REQUIRED ACTION
The required answer is each line in the entries below where "MATRIX" occurs.

--- START ---

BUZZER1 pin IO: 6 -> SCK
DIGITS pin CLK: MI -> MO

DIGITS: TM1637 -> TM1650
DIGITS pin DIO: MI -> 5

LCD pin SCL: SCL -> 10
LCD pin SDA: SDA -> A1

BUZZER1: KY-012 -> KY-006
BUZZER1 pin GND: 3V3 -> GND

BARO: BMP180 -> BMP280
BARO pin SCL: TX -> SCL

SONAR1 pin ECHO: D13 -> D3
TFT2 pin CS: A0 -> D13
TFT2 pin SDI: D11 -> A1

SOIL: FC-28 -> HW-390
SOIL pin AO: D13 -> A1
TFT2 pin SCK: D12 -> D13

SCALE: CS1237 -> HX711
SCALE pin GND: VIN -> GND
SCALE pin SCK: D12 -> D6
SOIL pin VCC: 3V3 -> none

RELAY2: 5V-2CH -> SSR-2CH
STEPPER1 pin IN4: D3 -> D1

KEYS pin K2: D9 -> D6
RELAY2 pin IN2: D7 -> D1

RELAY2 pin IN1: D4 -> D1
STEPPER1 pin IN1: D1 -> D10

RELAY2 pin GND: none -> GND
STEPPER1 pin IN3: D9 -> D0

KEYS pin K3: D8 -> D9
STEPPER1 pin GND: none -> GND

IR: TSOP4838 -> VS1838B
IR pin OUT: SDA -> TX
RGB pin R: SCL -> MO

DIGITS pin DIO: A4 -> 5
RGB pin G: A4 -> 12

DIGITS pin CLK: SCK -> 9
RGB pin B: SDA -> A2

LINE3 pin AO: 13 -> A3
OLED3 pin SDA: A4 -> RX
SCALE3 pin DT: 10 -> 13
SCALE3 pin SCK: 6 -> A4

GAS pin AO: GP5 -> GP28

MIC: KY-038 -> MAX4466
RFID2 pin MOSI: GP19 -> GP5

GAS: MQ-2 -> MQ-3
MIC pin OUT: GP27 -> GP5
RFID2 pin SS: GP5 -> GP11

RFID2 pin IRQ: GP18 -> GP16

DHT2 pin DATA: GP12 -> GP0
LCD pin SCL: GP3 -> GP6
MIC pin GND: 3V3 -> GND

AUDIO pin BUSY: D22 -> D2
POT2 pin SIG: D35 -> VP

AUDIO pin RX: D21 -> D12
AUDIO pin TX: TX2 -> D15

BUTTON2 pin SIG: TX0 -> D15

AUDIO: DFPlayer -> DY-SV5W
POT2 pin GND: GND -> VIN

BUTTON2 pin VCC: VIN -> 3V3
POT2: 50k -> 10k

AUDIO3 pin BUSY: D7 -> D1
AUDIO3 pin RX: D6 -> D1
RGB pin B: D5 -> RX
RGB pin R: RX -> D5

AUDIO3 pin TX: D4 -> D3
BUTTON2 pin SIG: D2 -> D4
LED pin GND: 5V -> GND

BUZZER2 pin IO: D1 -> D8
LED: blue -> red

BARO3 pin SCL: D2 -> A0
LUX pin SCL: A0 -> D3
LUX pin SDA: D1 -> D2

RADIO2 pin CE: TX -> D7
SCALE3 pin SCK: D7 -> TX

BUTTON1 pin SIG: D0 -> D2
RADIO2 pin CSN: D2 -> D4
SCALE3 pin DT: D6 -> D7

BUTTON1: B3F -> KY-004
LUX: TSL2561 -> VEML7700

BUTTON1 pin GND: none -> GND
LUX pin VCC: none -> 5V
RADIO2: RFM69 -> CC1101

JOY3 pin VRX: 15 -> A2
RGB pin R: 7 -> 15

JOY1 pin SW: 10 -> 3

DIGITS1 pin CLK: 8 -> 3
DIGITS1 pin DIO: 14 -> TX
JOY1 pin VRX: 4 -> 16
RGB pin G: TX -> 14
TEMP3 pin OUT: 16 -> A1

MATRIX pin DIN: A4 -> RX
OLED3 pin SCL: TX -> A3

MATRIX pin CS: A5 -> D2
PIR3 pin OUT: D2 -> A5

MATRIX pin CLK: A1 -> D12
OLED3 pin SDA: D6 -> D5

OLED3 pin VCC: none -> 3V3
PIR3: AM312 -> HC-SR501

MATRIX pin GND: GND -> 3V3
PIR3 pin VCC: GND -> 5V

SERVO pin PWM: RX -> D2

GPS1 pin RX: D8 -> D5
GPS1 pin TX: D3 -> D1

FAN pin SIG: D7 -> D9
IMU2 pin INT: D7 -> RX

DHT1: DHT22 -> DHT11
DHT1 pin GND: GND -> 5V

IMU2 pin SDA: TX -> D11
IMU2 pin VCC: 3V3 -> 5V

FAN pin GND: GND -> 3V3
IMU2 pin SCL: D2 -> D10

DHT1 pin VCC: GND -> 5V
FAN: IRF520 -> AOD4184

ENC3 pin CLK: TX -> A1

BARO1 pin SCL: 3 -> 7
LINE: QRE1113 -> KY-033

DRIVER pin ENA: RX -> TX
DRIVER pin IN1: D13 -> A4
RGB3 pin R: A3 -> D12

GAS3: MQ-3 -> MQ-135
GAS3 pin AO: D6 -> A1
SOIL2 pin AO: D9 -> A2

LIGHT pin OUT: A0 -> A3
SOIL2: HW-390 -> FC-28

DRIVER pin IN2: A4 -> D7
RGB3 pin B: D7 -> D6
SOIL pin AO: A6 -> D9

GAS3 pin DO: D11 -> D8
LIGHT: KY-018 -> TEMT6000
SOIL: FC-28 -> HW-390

--- END ---

ANSWER TO THE PROBLEM
MATRIX pin DIN: A4 -> RX
MATRIX pin CS: A5 -> D2
MATRIX pin CLK: A1 -> D12
MATRIX pin GND: GND -> 3V3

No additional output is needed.